## TASK REQUIREMENTS
Repeat every line of the records below word for word, leaving out the pictures.

## ENTRIES
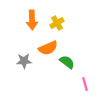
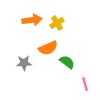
orange arrow: rotated 96 degrees counterclockwise
gray star: moved 2 px down
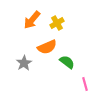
orange arrow: rotated 138 degrees clockwise
orange semicircle: moved 1 px left, 1 px up
gray star: rotated 28 degrees counterclockwise
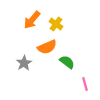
yellow cross: moved 1 px left, 1 px down; rotated 24 degrees counterclockwise
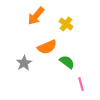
orange arrow: moved 4 px right, 4 px up
yellow cross: moved 10 px right
pink line: moved 4 px left
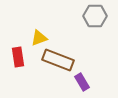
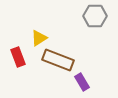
yellow triangle: rotated 12 degrees counterclockwise
red rectangle: rotated 12 degrees counterclockwise
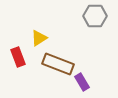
brown rectangle: moved 4 px down
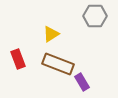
yellow triangle: moved 12 px right, 4 px up
red rectangle: moved 2 px down
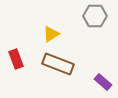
red rectangle: moved 2 px left
purple rectangle: moved 21 px right; rotated 18 degrees counterclockwise
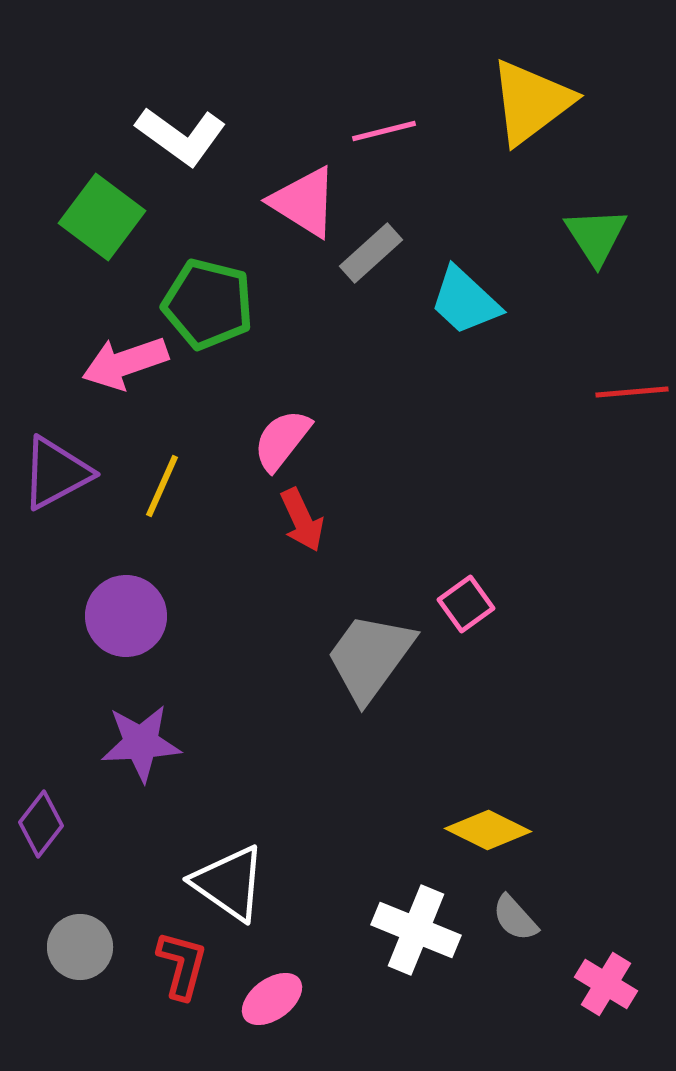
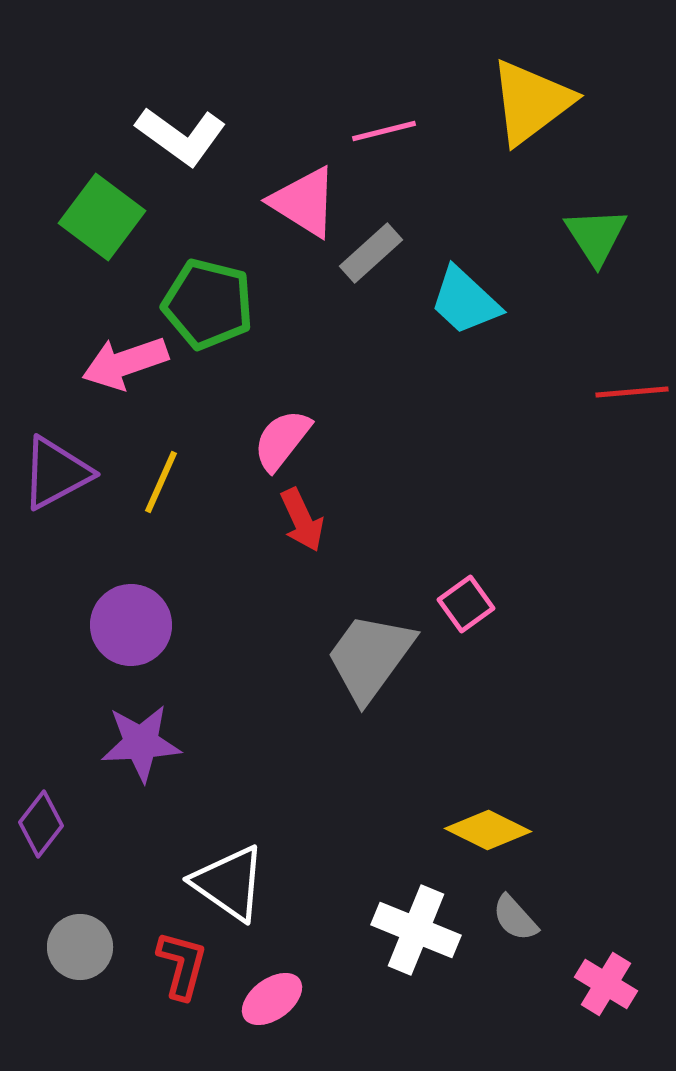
yellow line: moved 1 px left, 4 px up
purple circle: moved 5 px right, 9 px down
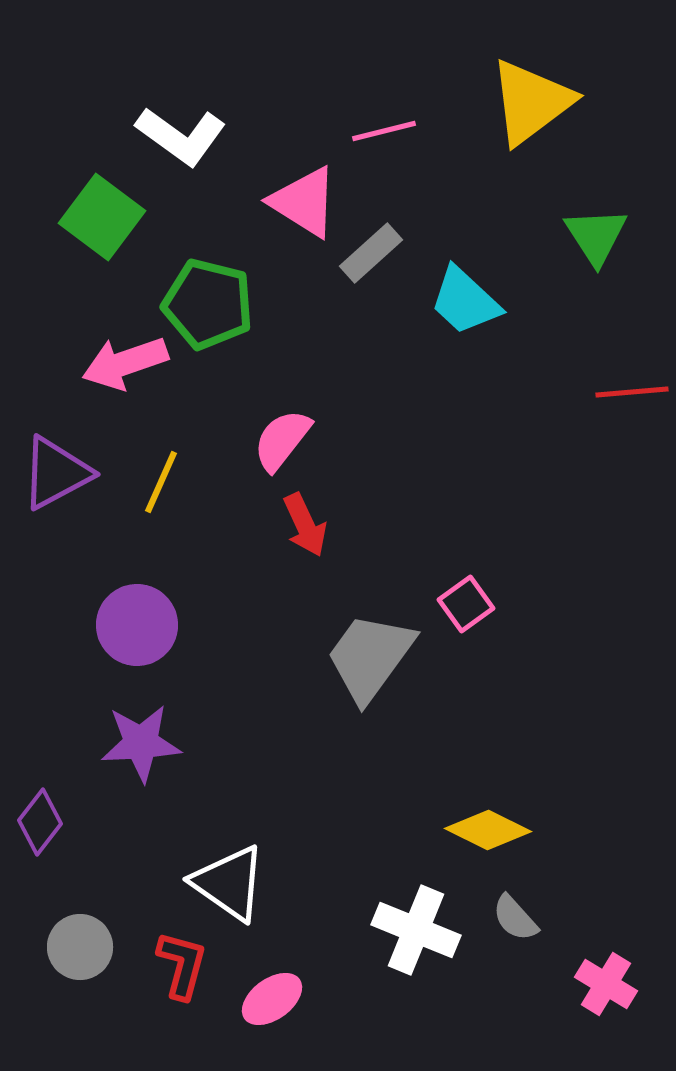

## EXERCISE OUTPUT
orange arrow: rotated 96 degrees counterclockwise
gray star: moved 2 px down
orange arrow: rotated 138 degrees clockwise
orange semicircle: moved 1 px left, 1 px up
gray star: rotated 28 degrees counterclockwise
yellow cross: moved 1 px left, 1 px down; rotated 24 degrees counterclockwise
orange arrow: moved 4 px right, 4 px up
yellow cross: moved 10 px right
pink line: moved 4 px left
yellow triangle: rotated 12 degrees counterclockwise
red rectangle: rotated 12 degrees counterclockwise
brown rectangle: moved 4 px down
yellow triangle: moved 12 px right, 4 px up
red rectangle: moved 2 px down
red rectangle: moved 2 px left
purple rectangle: moved 21 px right; rotated 18 degrees counterclockwise
yellow line: moved 1 px left, 4 px up
purple circle: moved 5 px right, 9 px down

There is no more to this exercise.